After finding the line with "[597,274] to [271,417]" in the entries below, retype exactly each line from there through the line with "green tree [516,435]", including that final line.

Input for this task

__________________________________________________

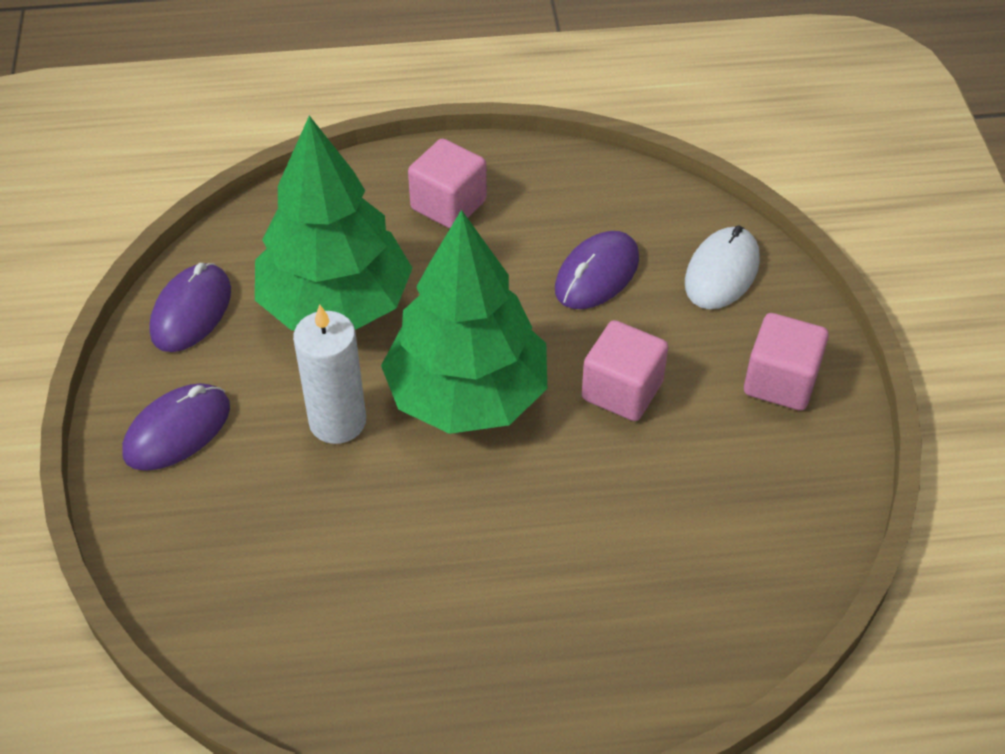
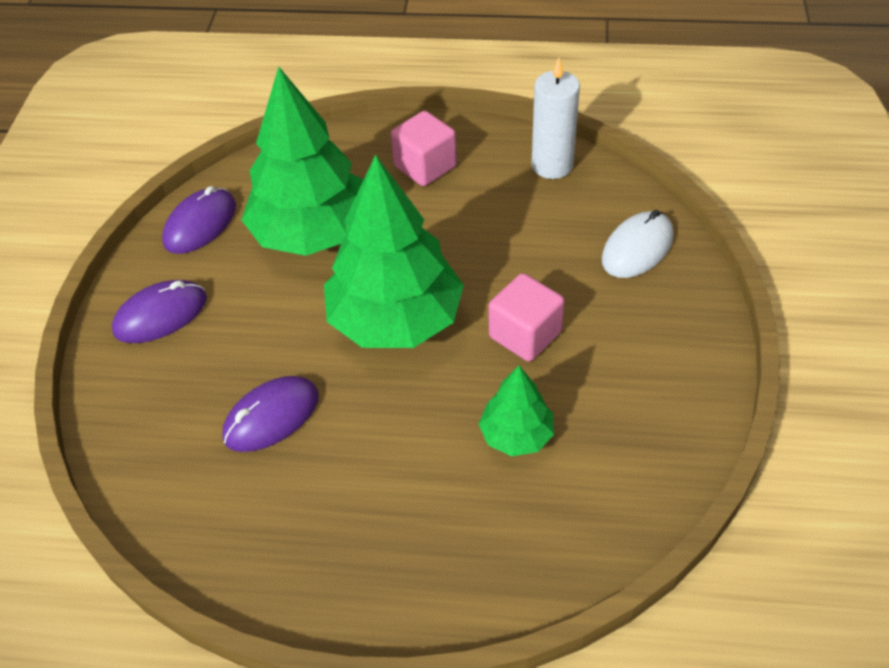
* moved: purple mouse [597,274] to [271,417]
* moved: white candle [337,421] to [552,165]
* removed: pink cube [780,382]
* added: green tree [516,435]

__________________________________________________

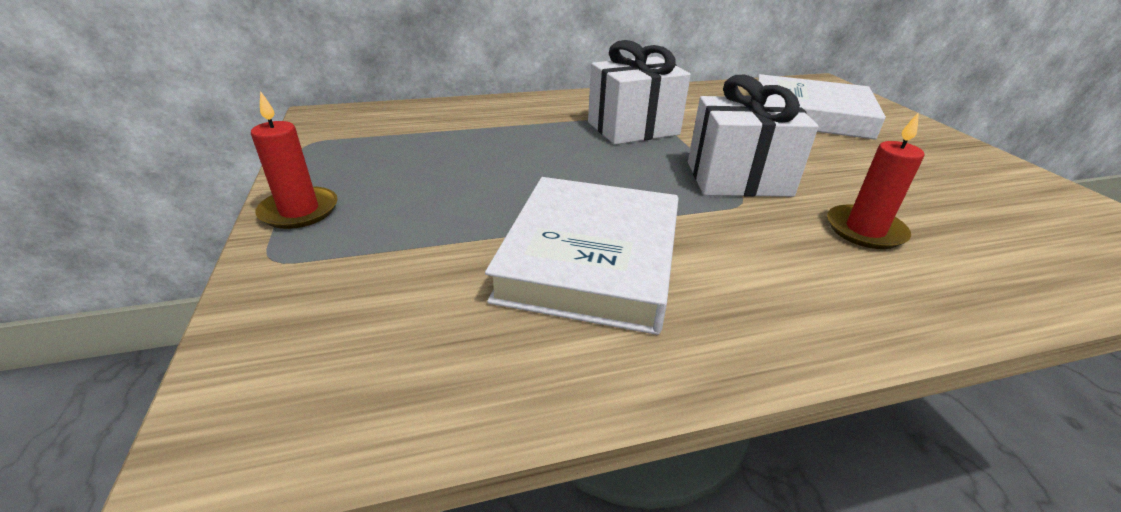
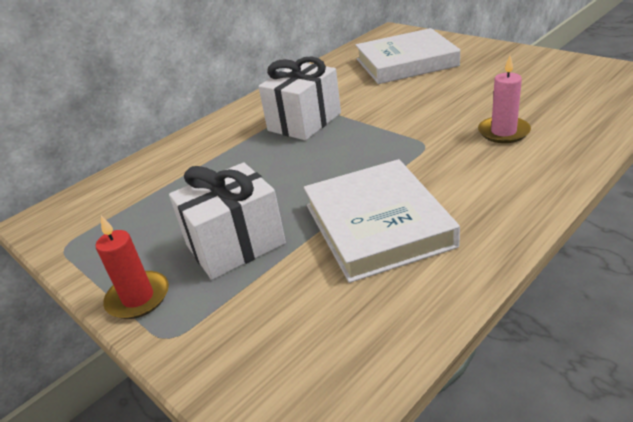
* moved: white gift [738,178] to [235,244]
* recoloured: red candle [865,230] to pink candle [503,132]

__________________________________________________

Response box
* moved: purple mouse [597,274] to [271,417]
* moved: white candle [337,421] to [552,165]
* removed: pink cube [780,382]
* added: green tree [516,435]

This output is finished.